What to produce> Repeat the whole of the data, keeping every detail the same.

Study material>
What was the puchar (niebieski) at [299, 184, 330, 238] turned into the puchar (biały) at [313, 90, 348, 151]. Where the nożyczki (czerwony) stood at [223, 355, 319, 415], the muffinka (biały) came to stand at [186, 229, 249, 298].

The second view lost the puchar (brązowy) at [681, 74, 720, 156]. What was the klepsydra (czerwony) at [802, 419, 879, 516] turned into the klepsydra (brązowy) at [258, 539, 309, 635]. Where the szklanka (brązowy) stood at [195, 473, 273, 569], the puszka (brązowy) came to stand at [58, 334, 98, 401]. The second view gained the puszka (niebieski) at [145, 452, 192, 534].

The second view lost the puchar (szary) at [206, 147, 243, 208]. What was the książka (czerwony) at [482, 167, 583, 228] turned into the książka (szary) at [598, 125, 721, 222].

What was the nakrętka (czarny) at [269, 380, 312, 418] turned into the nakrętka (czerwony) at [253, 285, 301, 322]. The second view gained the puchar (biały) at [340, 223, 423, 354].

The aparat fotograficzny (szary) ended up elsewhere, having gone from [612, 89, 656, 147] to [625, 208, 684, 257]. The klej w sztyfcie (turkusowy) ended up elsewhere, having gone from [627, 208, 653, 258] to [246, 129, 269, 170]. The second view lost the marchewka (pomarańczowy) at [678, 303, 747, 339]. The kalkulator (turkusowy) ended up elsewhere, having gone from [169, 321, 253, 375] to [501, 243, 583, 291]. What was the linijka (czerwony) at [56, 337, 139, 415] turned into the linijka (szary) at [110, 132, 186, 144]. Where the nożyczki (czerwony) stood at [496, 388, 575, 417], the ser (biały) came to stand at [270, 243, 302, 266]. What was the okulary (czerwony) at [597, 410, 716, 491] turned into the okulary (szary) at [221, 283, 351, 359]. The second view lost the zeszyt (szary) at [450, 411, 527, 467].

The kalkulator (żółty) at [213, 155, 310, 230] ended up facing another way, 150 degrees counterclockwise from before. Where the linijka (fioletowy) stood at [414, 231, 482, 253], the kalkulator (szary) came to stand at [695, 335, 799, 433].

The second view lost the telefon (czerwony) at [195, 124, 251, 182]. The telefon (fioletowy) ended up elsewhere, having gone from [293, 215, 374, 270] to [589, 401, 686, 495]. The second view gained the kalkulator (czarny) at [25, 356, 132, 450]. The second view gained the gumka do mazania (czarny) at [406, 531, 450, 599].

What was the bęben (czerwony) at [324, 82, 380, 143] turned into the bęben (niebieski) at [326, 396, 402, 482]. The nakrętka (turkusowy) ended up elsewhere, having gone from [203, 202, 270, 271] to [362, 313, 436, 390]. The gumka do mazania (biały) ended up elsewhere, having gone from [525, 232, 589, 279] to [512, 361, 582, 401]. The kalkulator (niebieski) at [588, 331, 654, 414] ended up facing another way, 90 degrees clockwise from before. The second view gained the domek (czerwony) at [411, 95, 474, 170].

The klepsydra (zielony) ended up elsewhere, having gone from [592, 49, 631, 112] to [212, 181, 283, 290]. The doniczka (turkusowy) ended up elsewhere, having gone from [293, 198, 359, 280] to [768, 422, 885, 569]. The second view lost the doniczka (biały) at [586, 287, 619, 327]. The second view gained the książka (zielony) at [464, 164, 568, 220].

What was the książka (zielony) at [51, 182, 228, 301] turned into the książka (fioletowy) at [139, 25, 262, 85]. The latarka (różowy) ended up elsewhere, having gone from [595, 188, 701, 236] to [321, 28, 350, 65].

Solution for this problem>
What was the puchar (niebieski) at [299, 184, 330, 238] turned into the puchar (biały) at [313, 90, 348, 151]. Where the nożyczki (czerwony) stood at [223, 355, 319, 415], the muffinka (biały) came to stand at [186, 229, 249, 298].

The second view lost the puchar (brązowy) at [681, 74, 720, 156]. What was the klepsydra (czerwony) at [802, 419, 879, 516] turned into the klepsydra (brązowy) at [258, 539, 309, 635]. Where the szklanka (brązowy) stood at [195, 473, 273, 569], the puszka (brązowy) came to stand at [58, 334, 98, 401]. The second view gained the puszka (niebieski) at [145, 452, 192, 534].

The second view lost the puchar (szary) at [206, 147, 243, 208]. What was the książka (czerwony) at [482, 167, 583, 228] turned into the książka (szary) at [598, 125, 721, 222].

What was the nakrętka (czarny) at [269, 380, 312, 418] turned into the nakrętka (czerwony) at [253, 285, 301, 322]. The second view gained the puchar (biały) at [340, 223, 423, 354].

The aparat fotograficzny (szary) ended up elsewhere, having gone from [612, 89, 656, 147] to [625, 208, 684, 257]. The klej w sztyfcie (turkusowy) ended up elsewhere, having gone from [627, 208, 653, 258] to [246, 129, 269, 170]. The second view lost the marchewka (pomarańczowy) at [678, 303, 747, 339]. The kalkulator (turkusowy) ended up elsewhere, having gone from [169, 321, 253, 375] to [501, 243, 583, 291]. What was the linijka (czerwony) at [56, 337, 139, 415] turned into the linijka (szary) at [110, 132, 186, 144]. Where the nożyczki (czerwony) stood at [496, 388, 575, 417], the ser (biały) came to stand at [270, 243, 302, 266]. What was the okulary (czerwony) at [597, 410, 716, 491] turned into the okulary (szary) at [221, 283, 351, 359]. The second view lost the zeszyt (szary) at [450, 411, 527, 467].

The kalkulator (żółty) at [213, 155, 310, 230] ended up facing another way, 150 degrees counterclockwise from before. Where the linijka (fioletowy) stood at [414, 231, 482, 253], the kalkulator (szary) came to stand at [695, 335, 799, 433].

The second view lost the telefon (czerwony) at [195, 124, 251, 182]. The telefon (fioletowy) ended up elsewhere, having gone from [293, 215, 374, 270] to [589, 401, 686, 495]. The second view gained the kalkulator (czarny) at [25, 356, 132, 450]. The second view gained the gumka do mazania (czarny) at [406, 531, 450, 599].

What was the bęben (czerwony) at [324, 82, 380, 143] turned into the bęben (niebieski) at [326, 396, 402, 482]. The nakrętka (turkusowy) ended up elsewhere, having gone from [203, 202, 270, 271] to [362, 313, 436, 390]. The gumka do mazania (biały) ended up elsewhere, having gone from [525, 232, 589, 279] to [512, 361, 582, 401]. The kalkulator (niebieski) at [588, 331, 654, 414] ended up facing another way, 90 degrees clockwise from before. The second view gained the domek (czerwony) at [411, 95, 474, 170].

The klepsydra (zielony) ended up elsewhere, having gone from [592, 49, 631, 112] to [212, 181, 283, 290]. The doniczka (turkusowy) ended up elsewhere, having gone from [293, 198, 359, 280] to [768, 422, 885, 569]. The second view lost the doniczka (biały) at [586, 287, 619, 327]. The second view gained the książka (zielony) at [464, 164, 568, 220].

What was the książka (zielony) at [51, 182, 228, 301] turned into the książka (fioletowy) at [139, 25, 262, 85]. The latarka (różowy) ended up elsewhere, having gone from [595, 188, 701, 236] to [321, 28, 350, 65].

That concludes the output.